» Work item
Your answer is the lines below, exactly, from the one that contains "camera: 80 degrees right, 10 degrees down" through the one that contains "(572, 479) = (343, 299): blue", both included.
===== Data for the task
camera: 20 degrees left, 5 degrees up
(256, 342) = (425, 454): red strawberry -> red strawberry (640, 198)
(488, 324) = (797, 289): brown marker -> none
==========
===== Data for the task
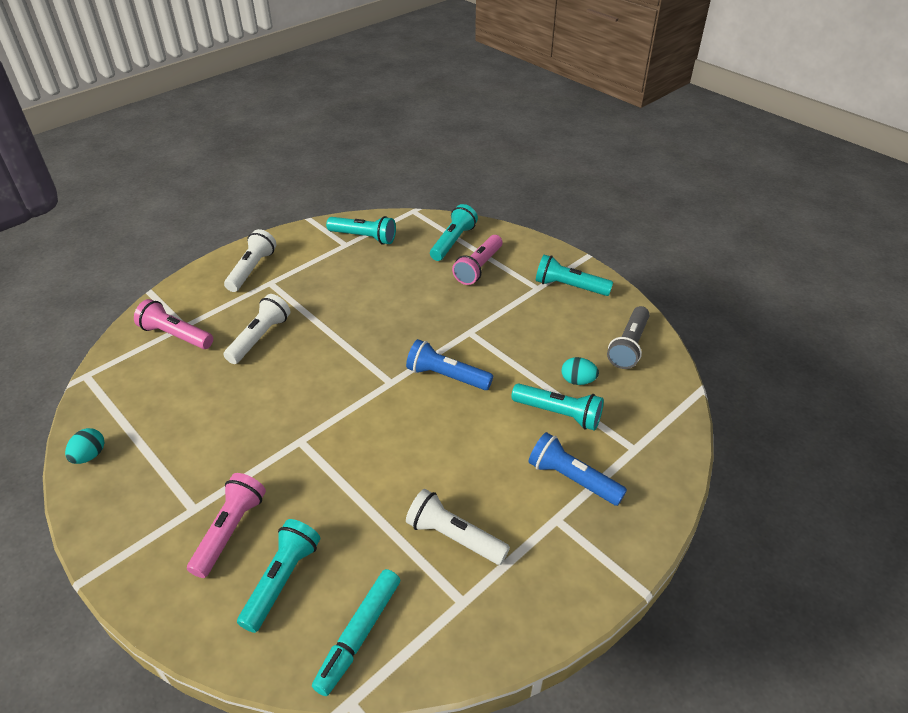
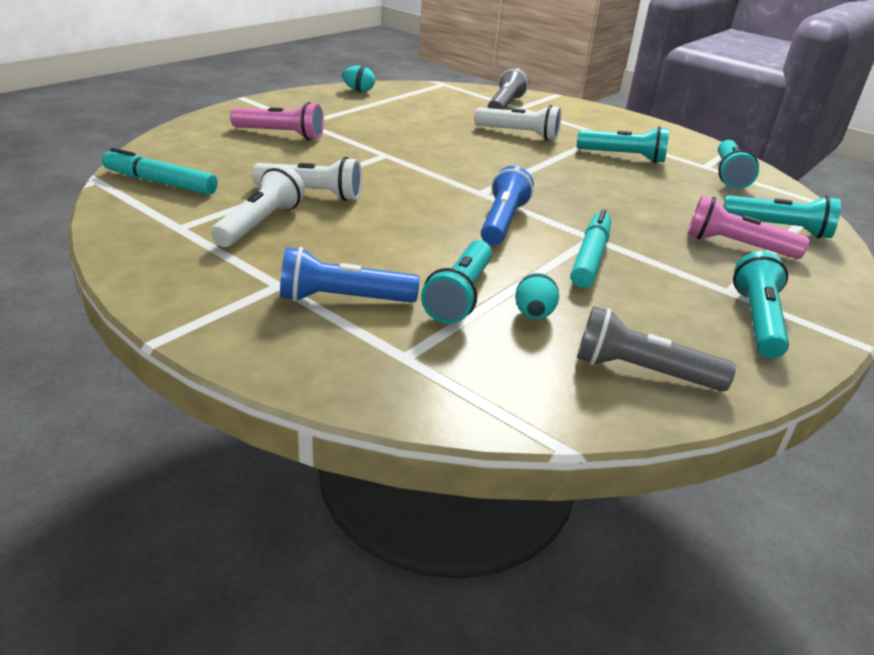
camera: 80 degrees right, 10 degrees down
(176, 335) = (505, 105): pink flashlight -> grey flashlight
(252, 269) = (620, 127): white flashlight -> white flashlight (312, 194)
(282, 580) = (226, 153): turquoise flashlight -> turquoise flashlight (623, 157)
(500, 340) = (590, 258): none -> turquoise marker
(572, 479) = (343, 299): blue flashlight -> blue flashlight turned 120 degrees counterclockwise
==========
» Exercise result
camera: 80 degrees right, 10 degrees down
(176, 335) = (505, 105): pink flashlight -> grey flashlight
(252, 269) = (620, 127): white flashlight -> white flashlight (312, 194)
(282, 580) = (226, 153): turquoise flashlight -> turquoise flashlight (623, 157)
(500, 340) = (590, 258): none -> turquoise marker
(572, 479) = (343, 299): blue flashlight -> blue flashlight turned 120 degrees counterclockwise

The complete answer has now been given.